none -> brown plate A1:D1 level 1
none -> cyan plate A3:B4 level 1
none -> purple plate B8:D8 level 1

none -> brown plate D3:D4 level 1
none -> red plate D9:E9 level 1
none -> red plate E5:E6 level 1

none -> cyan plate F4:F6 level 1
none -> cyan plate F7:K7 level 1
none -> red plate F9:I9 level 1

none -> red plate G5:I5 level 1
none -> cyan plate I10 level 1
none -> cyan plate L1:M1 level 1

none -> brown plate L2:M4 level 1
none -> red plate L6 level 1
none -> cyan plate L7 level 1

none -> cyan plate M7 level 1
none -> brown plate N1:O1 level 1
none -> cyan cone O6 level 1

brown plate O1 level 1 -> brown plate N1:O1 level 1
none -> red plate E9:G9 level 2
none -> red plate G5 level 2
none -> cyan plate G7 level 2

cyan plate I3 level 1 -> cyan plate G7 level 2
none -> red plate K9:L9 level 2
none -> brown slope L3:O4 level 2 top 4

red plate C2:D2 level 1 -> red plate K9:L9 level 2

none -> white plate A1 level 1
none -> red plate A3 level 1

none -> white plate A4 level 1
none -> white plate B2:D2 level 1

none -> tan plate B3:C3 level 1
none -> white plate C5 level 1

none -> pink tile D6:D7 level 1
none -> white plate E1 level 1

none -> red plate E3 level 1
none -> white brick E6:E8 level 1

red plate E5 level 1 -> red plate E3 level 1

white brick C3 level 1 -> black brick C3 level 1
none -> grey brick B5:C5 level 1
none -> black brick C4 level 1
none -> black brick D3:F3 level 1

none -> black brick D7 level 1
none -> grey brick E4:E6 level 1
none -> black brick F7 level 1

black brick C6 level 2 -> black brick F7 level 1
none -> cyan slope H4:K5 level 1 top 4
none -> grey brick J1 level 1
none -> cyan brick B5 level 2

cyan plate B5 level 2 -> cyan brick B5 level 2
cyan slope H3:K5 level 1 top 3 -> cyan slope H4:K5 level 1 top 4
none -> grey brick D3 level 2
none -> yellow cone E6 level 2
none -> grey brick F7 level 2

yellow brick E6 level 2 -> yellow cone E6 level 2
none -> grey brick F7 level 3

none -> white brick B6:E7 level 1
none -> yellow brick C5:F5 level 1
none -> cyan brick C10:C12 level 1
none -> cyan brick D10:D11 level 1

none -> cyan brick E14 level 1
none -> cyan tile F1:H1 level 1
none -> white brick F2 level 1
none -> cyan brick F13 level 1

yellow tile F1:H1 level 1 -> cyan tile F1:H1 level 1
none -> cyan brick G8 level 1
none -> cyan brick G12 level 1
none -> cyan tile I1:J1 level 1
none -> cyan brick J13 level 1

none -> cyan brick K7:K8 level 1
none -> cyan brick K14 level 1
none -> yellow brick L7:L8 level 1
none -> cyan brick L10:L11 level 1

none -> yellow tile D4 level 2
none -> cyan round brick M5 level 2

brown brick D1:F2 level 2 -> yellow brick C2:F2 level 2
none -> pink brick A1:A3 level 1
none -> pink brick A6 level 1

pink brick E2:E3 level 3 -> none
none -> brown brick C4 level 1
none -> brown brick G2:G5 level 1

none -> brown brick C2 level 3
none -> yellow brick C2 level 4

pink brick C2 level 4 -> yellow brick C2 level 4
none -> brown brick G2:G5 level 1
+++++
Would you please copy, word for word, everything above from the line containing "cyan plate B5" down to the line containing "none -> white brick F2 level 1", those two lines included?

cyan plate B5 level 2 -> cyan brick B5 level 2
cyan slope H3:K5 level 1 top 3 -> cyan slope H4:K5 level 1 top 4
none -> grey brick D3 level 2
none -> yellow cone E6 level 2
none -> grey brick F7 level 2

yellow brick E6 level 2 -> yellow cone E6 level 2
none -> grey brick F7 level 3

none -> white brick B6:E7 level 1
none -> yellow brick C5:F5 level 1
none -> cyan brick C10:C12 level 1
none -> cyan brick D10:D11 level 1

none -> cyan brick E14 level 1
none -> cyan tile F1:H1 level 1
none -> white brick F2 level 1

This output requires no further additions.